■ **Given information**:
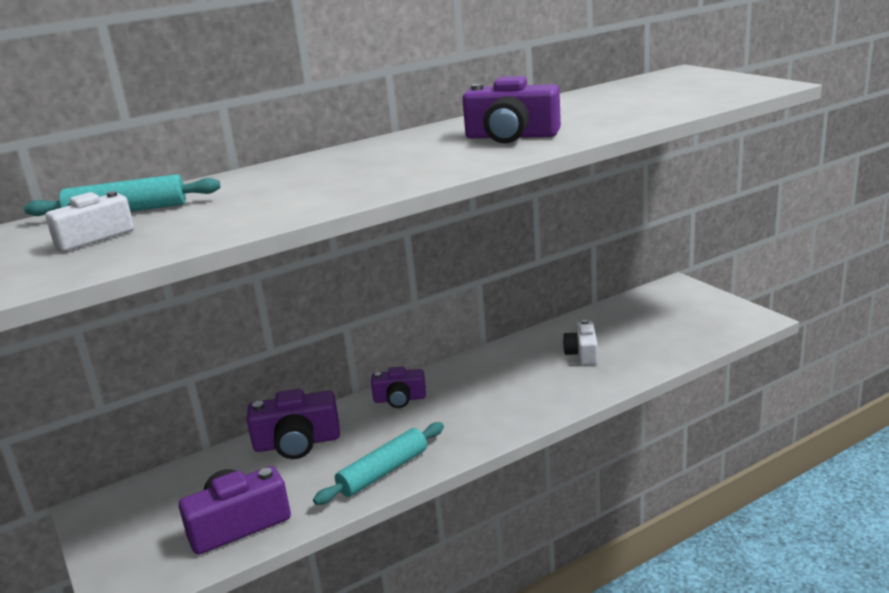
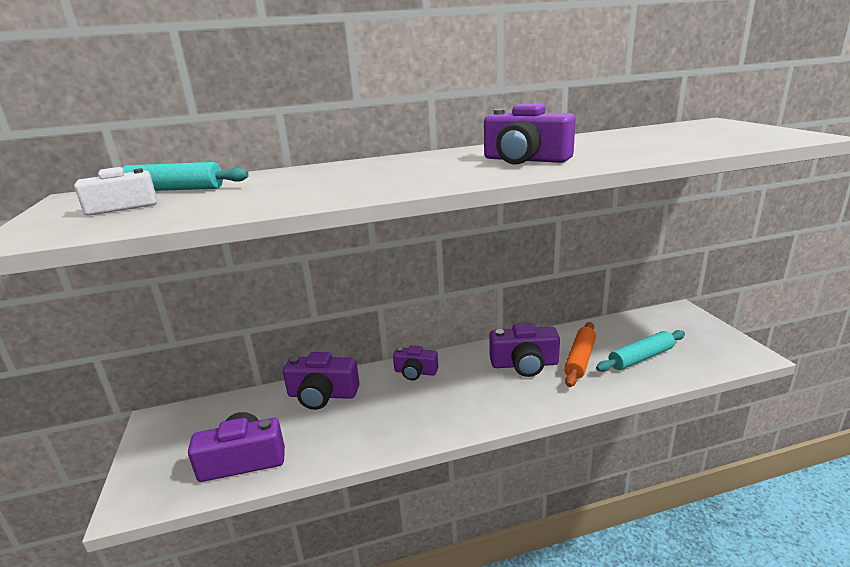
camera: 15 degrees right, 0 degrees up
(383, 472) = (374, 437): turquoise rolling pin -> turquoise rolling pin (641, 358)
(523, 369) = (524, 364): none -> purple camera
(582, 353) = (580, 359): white camera -> orange rolling pin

■ **What needs to be done**:
When repeating the material above, keep every line exact and drop all pictures.

■ **Exercise response**:
camera: 15 degrees right, 0 degrees up
(383, 472) = (374, 437): turquoise rolling pin -> turquoise rolling pin (641, 358)
(523, 369) = (524, 364): none -> purple camera
(582, 353) = (580, 359): white camera -> orange rolling pin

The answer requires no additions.